▶ [Task]:
From the data below, set down exactly the lines between the one holding "missing,Donut [gelb],293 363" and the one holding "missing,Kapsel [gelb],694 298", inclusive, and no others.

(Provided records)

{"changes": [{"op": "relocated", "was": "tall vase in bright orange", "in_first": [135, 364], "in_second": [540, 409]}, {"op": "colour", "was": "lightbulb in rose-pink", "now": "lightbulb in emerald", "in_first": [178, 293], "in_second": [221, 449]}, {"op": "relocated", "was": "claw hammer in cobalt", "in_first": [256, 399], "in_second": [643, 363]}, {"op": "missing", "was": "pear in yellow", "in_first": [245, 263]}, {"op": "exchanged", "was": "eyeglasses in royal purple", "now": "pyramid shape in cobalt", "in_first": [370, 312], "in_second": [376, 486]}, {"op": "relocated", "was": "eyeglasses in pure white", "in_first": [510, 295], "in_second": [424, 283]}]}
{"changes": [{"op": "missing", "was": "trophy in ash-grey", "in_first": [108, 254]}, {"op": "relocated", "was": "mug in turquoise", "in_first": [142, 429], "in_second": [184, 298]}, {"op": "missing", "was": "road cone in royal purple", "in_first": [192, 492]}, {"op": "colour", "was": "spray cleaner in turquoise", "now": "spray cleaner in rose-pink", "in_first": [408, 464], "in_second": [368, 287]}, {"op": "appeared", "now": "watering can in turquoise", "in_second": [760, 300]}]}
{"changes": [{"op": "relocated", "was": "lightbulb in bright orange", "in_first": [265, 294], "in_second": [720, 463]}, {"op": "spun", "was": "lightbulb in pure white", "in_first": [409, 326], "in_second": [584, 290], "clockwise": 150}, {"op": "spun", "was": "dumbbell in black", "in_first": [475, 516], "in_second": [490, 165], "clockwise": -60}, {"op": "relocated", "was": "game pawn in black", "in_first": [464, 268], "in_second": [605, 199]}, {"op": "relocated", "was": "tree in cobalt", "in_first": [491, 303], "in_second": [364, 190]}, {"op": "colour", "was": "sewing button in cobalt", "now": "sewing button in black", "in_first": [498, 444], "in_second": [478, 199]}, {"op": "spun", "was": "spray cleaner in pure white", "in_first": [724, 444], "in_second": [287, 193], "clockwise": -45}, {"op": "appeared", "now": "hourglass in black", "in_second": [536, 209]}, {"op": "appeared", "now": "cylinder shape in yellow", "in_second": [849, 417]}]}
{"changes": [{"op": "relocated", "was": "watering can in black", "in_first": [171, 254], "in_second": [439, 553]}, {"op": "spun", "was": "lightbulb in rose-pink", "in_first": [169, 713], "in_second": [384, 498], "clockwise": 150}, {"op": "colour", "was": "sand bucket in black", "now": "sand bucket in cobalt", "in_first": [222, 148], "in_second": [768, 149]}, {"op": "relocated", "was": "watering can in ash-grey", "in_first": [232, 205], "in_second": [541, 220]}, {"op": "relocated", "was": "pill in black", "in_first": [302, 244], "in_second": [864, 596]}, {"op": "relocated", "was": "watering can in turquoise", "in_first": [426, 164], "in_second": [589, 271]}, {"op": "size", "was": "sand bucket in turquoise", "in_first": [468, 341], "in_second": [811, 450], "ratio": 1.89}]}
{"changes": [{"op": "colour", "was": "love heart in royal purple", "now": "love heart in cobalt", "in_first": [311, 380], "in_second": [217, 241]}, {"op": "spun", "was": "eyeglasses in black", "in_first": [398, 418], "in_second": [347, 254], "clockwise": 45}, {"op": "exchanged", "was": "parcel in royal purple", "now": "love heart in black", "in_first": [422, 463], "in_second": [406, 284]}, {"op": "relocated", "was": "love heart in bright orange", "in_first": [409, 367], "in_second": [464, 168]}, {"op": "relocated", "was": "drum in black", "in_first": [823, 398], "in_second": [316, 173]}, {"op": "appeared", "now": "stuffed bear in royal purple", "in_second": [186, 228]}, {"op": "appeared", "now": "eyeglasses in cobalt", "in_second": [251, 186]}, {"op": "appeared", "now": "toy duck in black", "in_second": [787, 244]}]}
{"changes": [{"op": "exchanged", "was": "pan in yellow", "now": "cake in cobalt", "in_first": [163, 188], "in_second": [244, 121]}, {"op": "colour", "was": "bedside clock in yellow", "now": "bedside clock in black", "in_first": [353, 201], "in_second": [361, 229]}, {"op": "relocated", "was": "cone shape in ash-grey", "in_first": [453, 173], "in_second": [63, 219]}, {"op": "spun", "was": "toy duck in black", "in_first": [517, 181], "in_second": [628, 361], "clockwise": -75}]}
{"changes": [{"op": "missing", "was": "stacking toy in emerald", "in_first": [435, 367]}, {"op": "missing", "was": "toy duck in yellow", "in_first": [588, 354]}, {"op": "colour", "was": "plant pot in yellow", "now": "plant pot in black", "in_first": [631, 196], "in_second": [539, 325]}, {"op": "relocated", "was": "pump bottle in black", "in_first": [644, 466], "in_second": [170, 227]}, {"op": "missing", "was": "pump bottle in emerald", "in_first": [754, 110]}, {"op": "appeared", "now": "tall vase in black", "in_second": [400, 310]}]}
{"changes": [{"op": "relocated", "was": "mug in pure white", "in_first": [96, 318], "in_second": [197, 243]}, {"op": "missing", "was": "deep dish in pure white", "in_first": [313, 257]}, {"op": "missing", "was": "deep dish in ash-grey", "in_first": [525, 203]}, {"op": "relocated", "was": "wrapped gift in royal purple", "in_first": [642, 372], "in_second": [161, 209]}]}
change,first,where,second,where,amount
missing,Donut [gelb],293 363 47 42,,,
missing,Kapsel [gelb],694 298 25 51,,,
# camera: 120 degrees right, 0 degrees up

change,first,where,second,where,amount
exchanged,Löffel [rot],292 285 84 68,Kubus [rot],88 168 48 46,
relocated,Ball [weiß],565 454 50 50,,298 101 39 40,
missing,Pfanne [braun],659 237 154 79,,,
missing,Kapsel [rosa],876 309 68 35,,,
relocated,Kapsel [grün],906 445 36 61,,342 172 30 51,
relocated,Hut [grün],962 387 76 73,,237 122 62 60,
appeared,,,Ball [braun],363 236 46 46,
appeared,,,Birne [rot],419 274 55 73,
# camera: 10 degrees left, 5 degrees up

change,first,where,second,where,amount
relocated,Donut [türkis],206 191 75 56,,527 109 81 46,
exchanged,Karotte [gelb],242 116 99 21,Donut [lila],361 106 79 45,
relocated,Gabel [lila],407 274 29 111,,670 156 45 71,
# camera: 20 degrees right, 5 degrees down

(End Provided records)

▶ [Result of the exercise]:
missing,Donut [gelb],293 363 47 42,,,
missing,Kapsel [gelb],694 298 25 51,,,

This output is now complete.